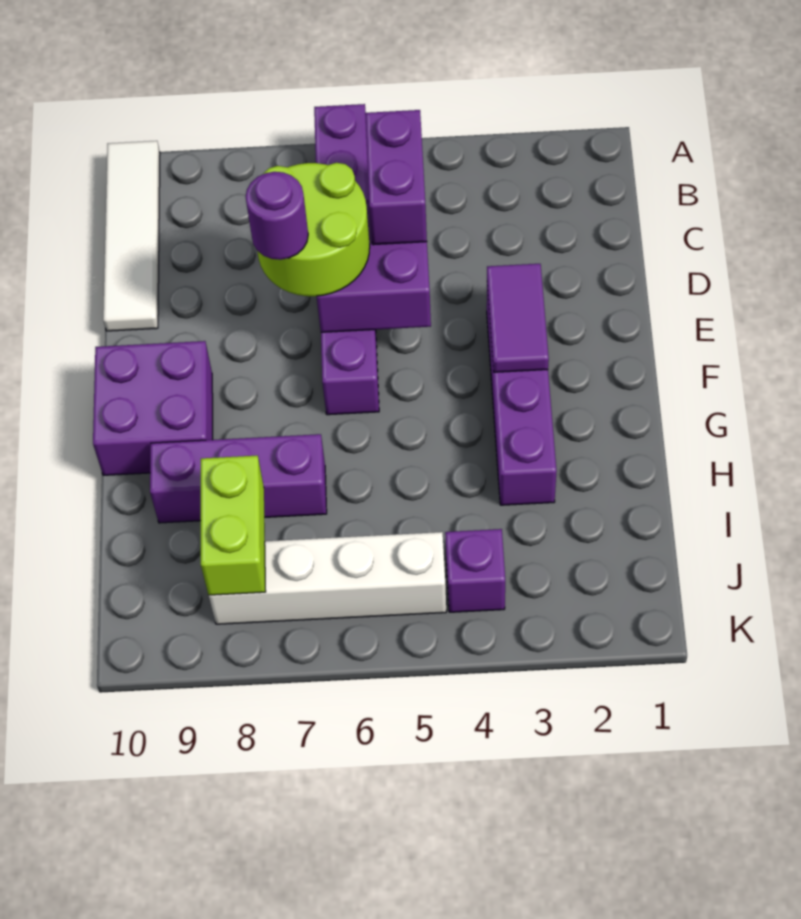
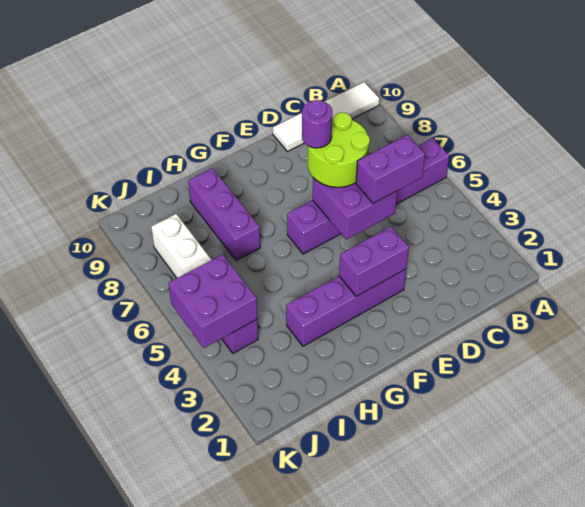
purple tile E3:F3 level 2 -> purple brick E3:F3 level 2
purple brick F9:G10 level 1 -> purple brick J4:K5 level 2
lime brick I8:J8 level 2 -> none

REQUIREMENT - From start to finish, output the listing exactly, but omit its pictures.

SOLUTION TO THE PROBLEM -
purple tile E3:F3 level 2 -> purple brick E3:F3 level 2
purple brick F9:G10 level 1 -> purple brick J4:K5 level 2
lime brick I8:J8 level 2 -> none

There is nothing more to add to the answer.